→ **REQUIREMENT**
Copy out each line of the data holding "COIL".

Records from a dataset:
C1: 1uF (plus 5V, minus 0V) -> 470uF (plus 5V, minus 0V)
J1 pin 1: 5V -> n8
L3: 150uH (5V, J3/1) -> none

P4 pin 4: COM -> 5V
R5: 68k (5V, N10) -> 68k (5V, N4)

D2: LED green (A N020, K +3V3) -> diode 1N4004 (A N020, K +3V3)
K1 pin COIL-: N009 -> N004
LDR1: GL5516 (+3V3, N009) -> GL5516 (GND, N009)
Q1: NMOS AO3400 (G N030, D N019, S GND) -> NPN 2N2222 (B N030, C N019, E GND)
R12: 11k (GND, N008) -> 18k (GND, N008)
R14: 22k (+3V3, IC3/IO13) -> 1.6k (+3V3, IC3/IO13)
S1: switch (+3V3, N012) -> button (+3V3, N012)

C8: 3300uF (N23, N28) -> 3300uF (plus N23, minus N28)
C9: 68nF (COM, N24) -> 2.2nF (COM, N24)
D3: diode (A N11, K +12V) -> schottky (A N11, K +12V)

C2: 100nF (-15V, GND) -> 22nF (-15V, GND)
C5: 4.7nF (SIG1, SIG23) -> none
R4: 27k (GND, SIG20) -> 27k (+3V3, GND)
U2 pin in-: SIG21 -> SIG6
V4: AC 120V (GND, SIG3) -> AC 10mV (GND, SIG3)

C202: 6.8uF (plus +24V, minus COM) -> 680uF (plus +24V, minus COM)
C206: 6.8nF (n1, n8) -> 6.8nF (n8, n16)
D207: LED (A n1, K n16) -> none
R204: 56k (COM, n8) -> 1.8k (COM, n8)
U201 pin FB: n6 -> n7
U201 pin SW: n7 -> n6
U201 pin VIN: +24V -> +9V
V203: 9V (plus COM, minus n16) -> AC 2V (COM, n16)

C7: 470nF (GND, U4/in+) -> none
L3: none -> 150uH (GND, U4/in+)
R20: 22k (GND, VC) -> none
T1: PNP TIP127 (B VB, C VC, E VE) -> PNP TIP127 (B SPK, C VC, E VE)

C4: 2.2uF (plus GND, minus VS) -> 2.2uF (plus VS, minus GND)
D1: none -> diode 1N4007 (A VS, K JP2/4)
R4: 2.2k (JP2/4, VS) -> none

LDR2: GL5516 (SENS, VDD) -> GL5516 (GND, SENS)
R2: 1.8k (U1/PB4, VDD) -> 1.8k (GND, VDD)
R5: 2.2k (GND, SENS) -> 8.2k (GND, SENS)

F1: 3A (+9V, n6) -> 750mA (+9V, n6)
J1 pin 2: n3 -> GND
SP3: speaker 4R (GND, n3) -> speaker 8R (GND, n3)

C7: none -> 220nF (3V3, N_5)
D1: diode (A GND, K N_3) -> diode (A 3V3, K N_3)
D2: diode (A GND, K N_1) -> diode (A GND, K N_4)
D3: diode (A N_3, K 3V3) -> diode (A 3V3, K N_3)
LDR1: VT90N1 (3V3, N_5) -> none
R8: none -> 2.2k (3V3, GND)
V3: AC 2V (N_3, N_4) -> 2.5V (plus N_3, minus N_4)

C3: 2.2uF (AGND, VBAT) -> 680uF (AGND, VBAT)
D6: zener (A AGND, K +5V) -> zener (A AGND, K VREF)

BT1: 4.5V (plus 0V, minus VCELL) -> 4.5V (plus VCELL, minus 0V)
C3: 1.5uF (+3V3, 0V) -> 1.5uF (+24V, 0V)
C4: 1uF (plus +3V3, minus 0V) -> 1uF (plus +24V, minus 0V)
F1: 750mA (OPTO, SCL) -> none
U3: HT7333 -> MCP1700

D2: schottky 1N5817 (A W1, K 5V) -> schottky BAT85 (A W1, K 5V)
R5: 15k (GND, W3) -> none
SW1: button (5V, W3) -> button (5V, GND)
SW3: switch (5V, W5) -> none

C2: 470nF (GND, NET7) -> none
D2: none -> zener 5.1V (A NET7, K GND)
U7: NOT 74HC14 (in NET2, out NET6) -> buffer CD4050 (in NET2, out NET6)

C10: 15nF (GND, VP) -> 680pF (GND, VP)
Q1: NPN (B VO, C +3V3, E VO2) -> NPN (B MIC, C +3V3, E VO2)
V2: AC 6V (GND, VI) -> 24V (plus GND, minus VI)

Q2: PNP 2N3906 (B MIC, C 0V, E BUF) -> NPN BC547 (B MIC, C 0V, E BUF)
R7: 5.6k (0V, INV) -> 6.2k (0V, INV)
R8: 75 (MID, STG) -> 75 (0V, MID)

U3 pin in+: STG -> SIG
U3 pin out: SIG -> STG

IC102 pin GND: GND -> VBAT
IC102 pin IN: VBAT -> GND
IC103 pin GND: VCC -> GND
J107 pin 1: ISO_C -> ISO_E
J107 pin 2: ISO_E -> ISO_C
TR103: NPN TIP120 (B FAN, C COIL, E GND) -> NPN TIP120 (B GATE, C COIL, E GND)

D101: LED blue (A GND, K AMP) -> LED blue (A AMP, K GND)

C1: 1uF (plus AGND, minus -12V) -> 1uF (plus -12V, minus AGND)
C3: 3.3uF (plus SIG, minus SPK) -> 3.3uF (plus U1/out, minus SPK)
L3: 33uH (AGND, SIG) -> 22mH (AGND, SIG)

→ **RESPONSE TO THIS TASK**
K1 pin COIL-: N009 -> N004
TR103: NPN TIP120 (B FAN, C COIL, E GND) -> NPN TIP120 (B GATE, C COIL, E GND)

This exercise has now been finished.